--- Raw data Enclosed Below ---

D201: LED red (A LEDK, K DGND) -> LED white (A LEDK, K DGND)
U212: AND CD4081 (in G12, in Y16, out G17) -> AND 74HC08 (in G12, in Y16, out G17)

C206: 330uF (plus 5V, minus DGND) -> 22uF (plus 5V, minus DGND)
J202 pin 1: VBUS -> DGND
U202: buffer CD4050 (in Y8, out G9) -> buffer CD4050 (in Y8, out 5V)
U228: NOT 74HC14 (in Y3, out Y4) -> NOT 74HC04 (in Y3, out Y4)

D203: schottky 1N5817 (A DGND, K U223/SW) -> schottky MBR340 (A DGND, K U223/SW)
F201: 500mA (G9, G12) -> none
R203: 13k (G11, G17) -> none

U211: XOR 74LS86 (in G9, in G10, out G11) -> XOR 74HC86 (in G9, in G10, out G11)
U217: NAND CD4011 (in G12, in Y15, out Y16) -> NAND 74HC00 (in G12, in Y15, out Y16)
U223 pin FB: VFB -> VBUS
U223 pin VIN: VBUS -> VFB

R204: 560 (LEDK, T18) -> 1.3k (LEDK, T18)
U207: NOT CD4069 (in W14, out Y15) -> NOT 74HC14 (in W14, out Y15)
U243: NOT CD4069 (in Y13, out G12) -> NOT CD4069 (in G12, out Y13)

--- End of Enclosed Raw data ---
--- Raw data Enclosed Below ---

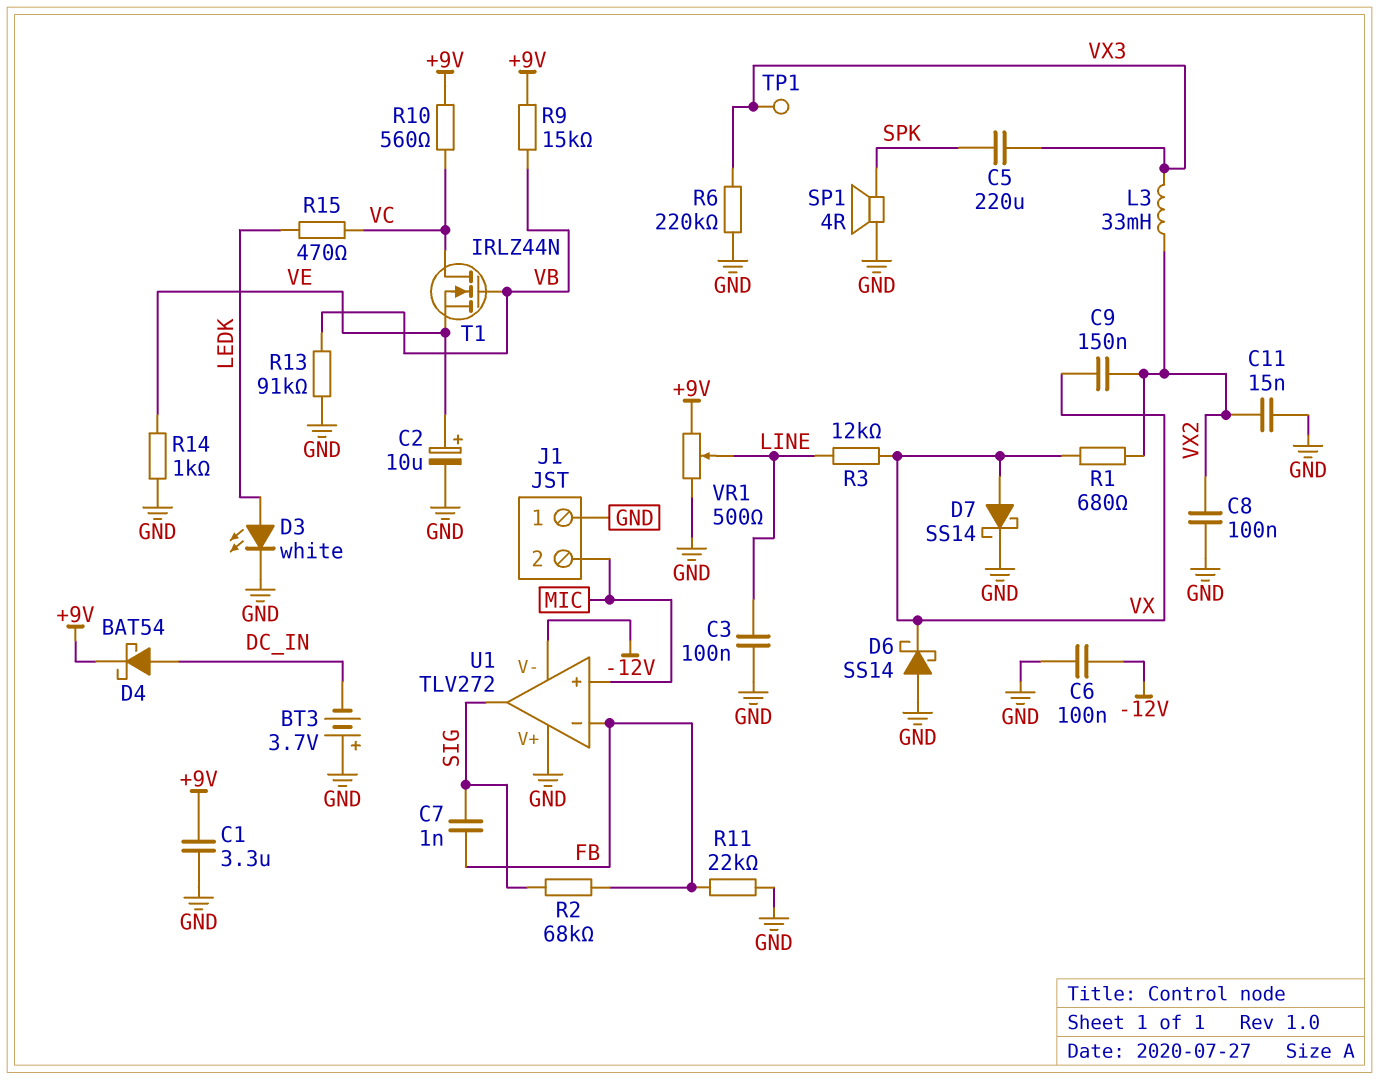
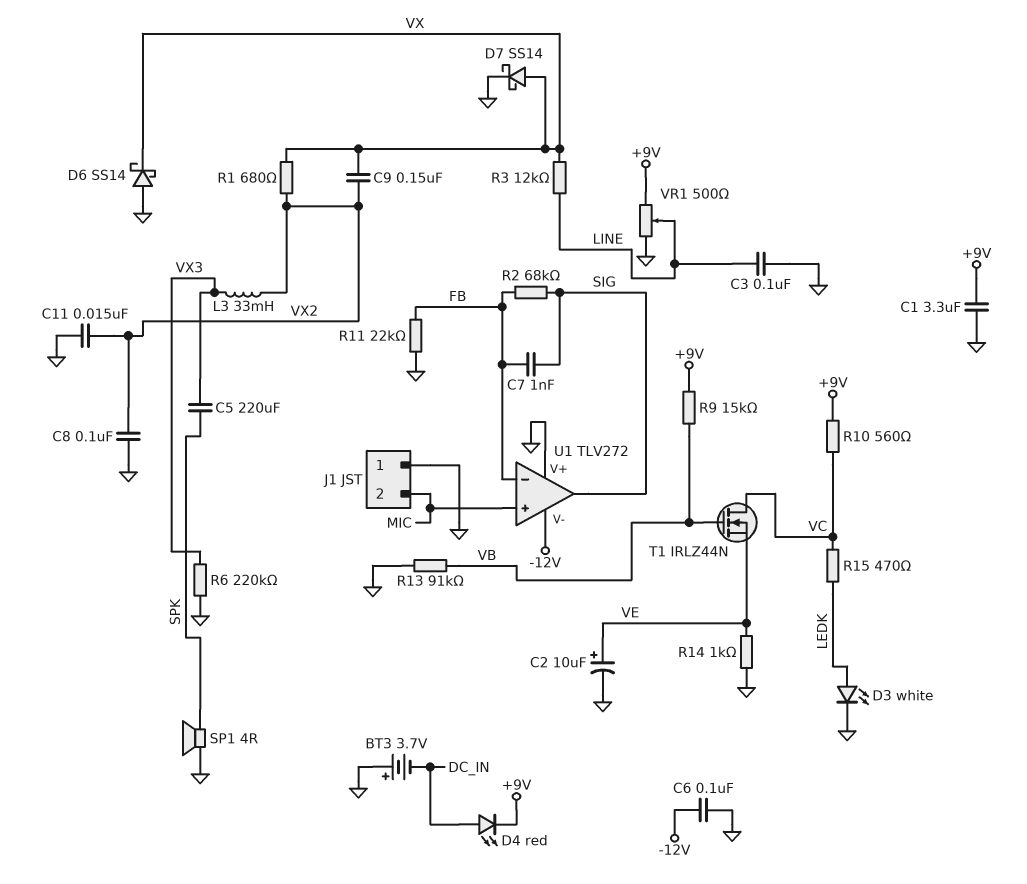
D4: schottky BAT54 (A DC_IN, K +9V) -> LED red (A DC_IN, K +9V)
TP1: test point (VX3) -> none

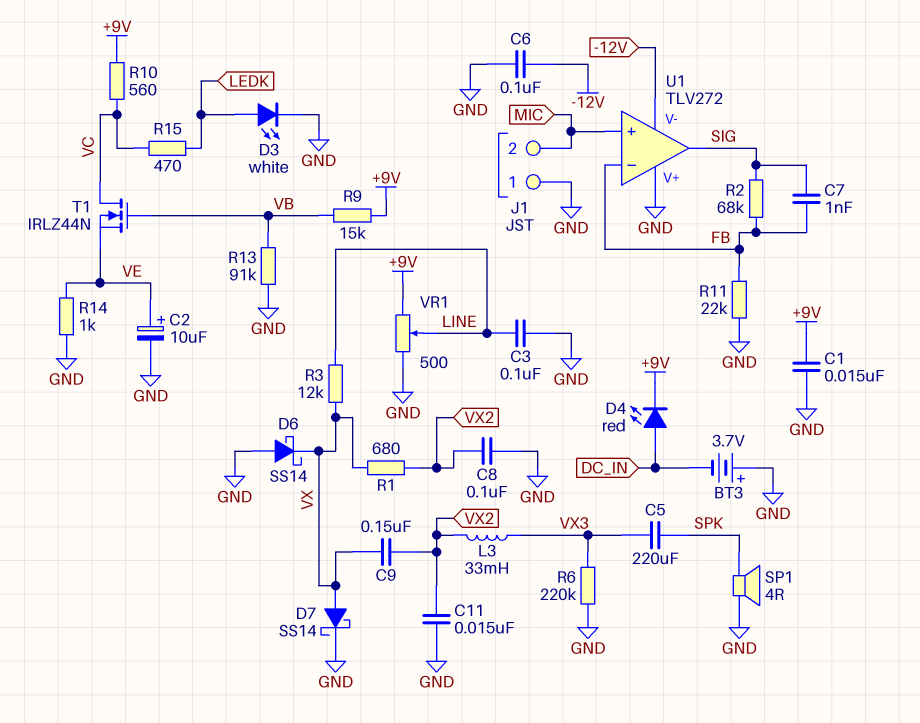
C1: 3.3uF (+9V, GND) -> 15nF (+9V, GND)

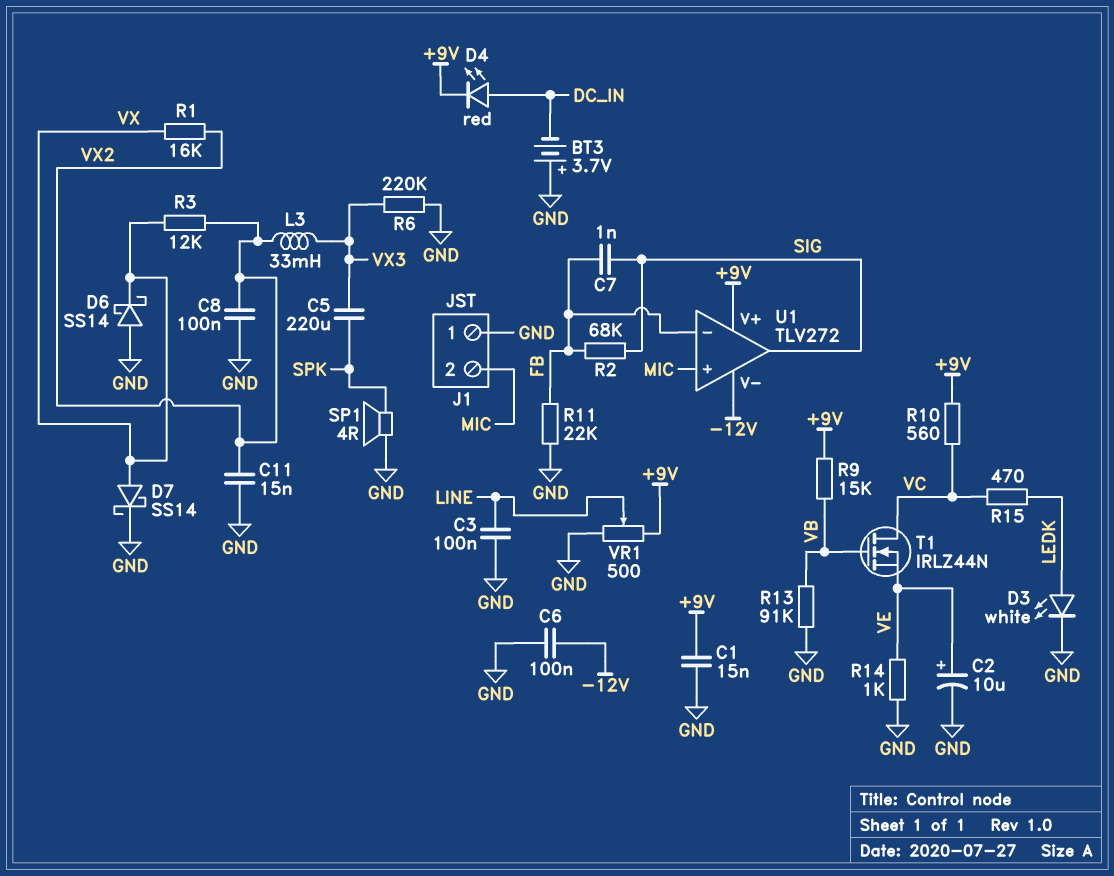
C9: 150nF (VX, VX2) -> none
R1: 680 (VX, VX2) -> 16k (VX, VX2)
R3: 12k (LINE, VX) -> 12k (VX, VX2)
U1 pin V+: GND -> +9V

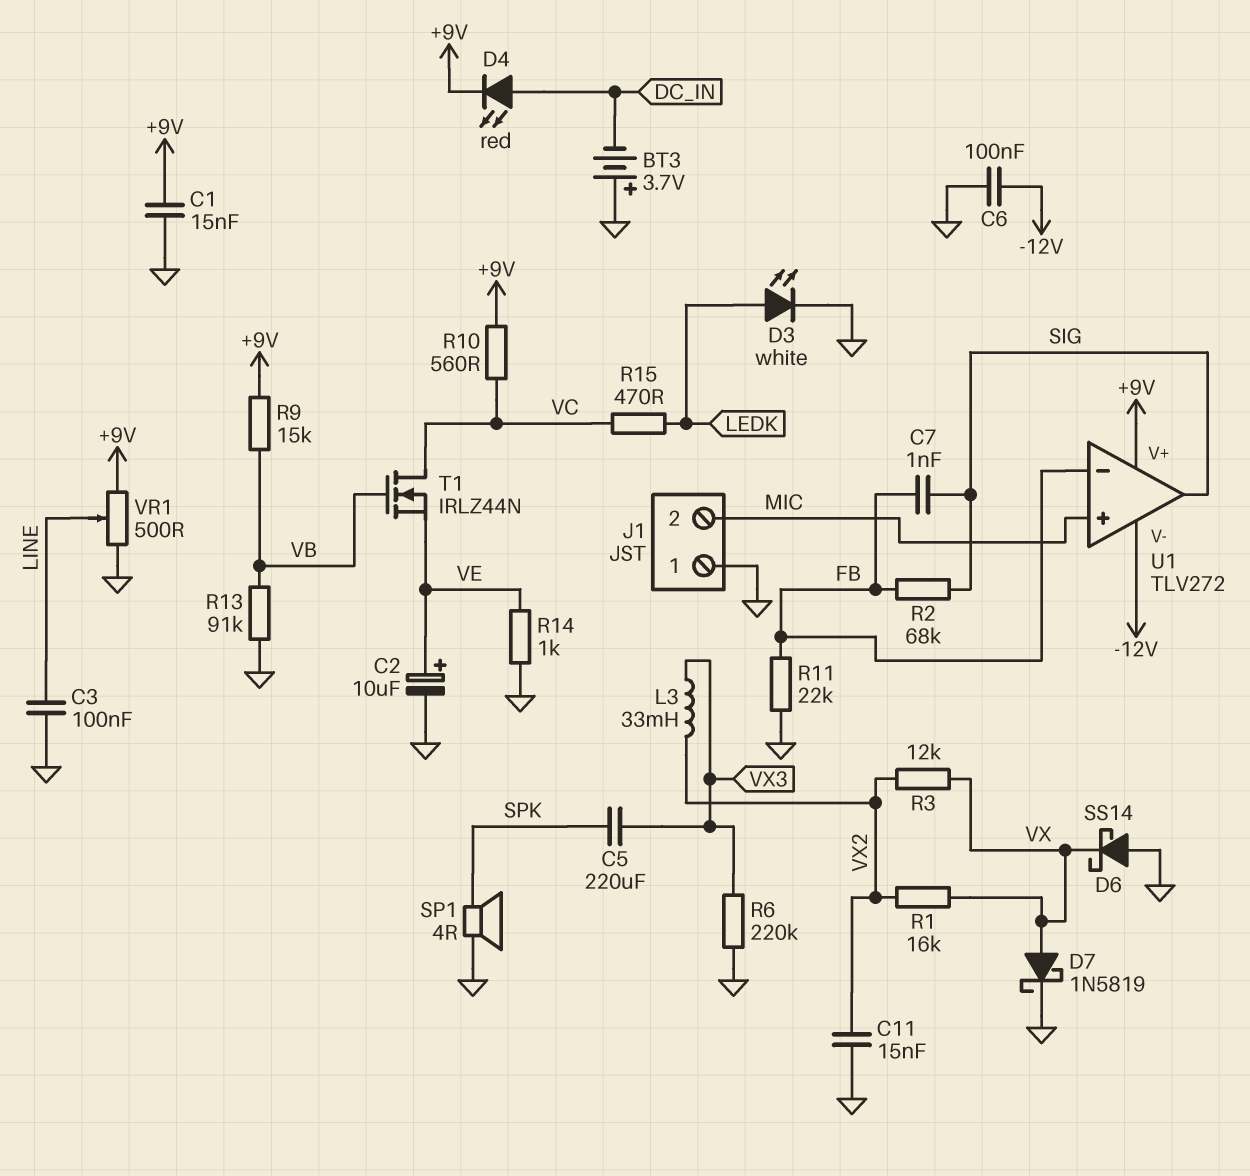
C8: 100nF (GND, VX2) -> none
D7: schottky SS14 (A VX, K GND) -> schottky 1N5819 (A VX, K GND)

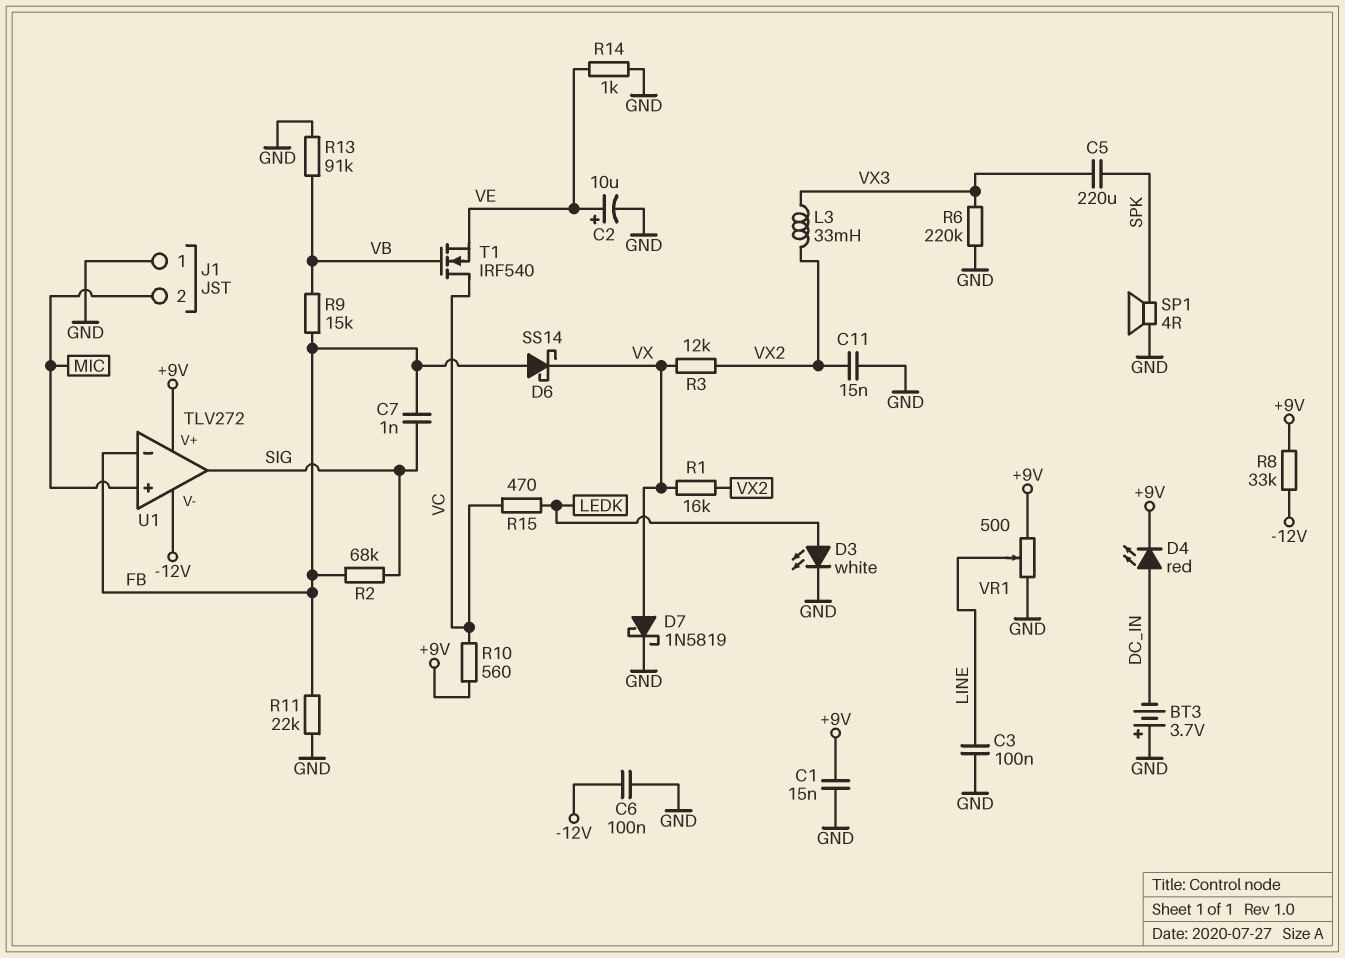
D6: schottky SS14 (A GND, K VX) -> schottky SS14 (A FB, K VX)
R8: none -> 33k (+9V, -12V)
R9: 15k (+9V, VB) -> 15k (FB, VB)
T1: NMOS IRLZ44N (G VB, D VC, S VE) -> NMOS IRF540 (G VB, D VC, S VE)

--- End of Enclosed Raw data ---

■ **Activity**:
Copy exactly the stretch of data above from the line with "U228: NOT 74HC14" through the line with "U243: NOT CD4069", and omit all other lines.

■ **Response**:
U228: NOT 74HC14 (in Y3, out Y4) -> NOT 74HC04 (in Y3, out Y4)

D203: schottky 1N5817 (A DGND, K U223/SW) -> schottky MBR340 (A DGND, K U223/SW)
F201: 500mA (G9, G12) -> none
R203: 13k (G11, G17) -> none

U211: XOR 74LS86 (in G9, in G10, out G11) -> XOR 74HC86 (in G9, in G10, out G11)
U217: NAND CD4011 (in G12, in Y15, out Y16) -> NAND 74HC00 (in G12, in Y15, out Y16)
U223 pin FB: VFB -> VBUS
U223 pin VIN: VBUS -> VFB

R204: 560 (LEDK, T18) -> 1.3k (LEDK, T18)
U207: NOT CD4069 (in W14, out Y15) -> NOT 74HC14 (in W14, out Y15)
U243: NOT CD4069 (in Y13, out G12) -> NOT CD4069 (in G12, out Y13)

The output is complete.